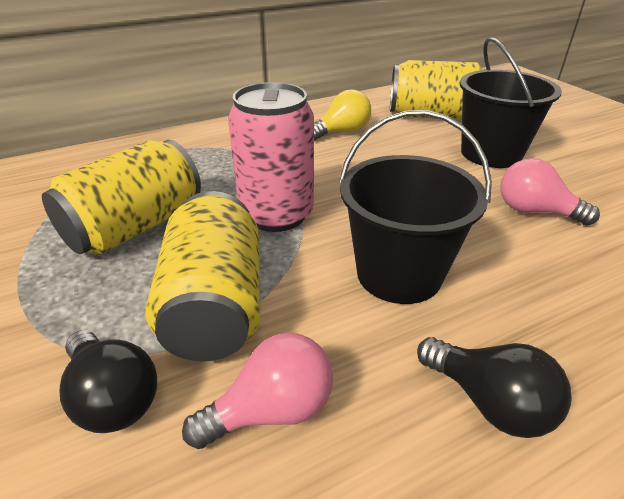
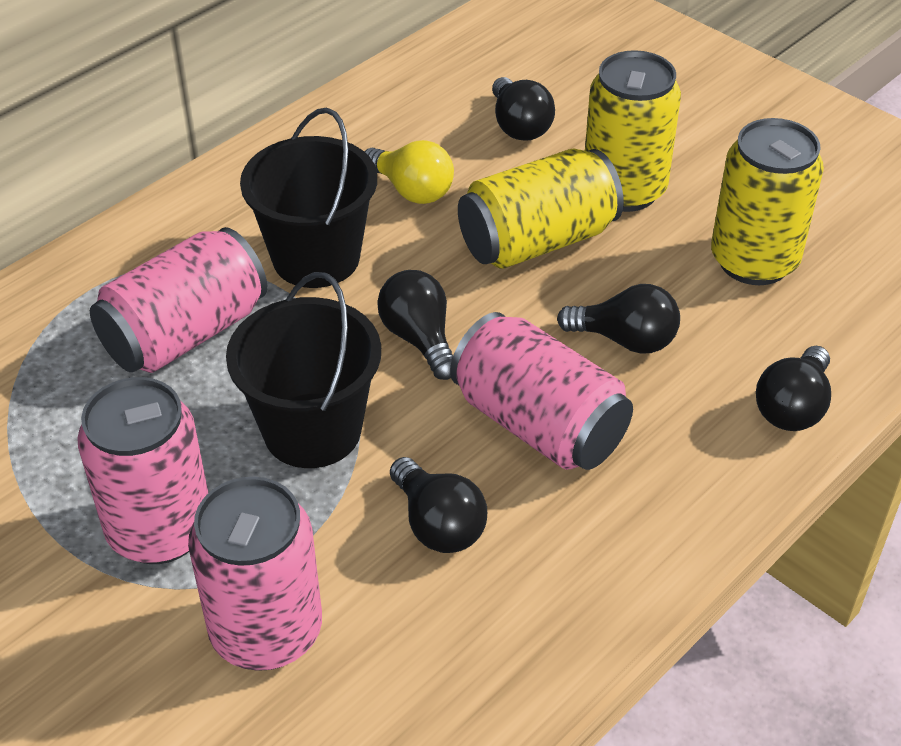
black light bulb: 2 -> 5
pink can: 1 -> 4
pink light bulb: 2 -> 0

····················

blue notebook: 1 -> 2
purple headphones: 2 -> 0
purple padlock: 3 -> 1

····················

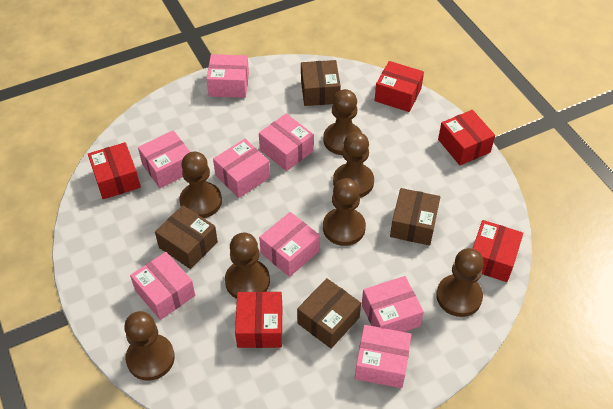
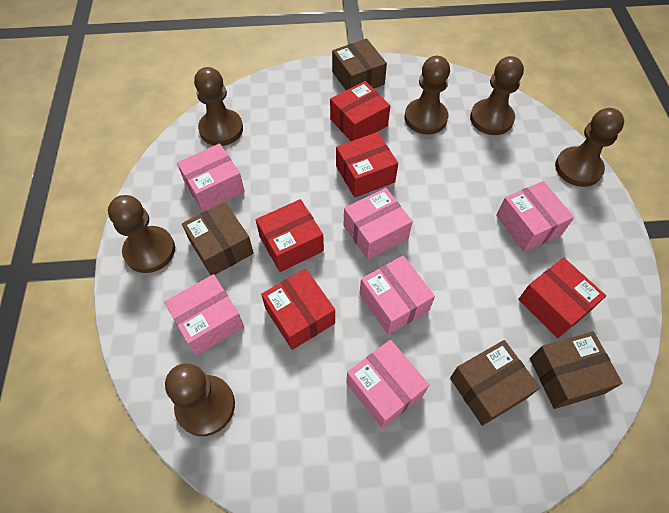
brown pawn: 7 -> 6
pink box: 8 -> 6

····················

■ To do
In the data above, find the line with "black light bulb: 2 -> 5" and the line with "pink light bulb: 2 -> 0". Retype both, plus every line between them, exactly.

■ Result of the exercise
black light bulb: 2 -> 5
pink can: 1 -> 4
pink light bulb: 2 -> 0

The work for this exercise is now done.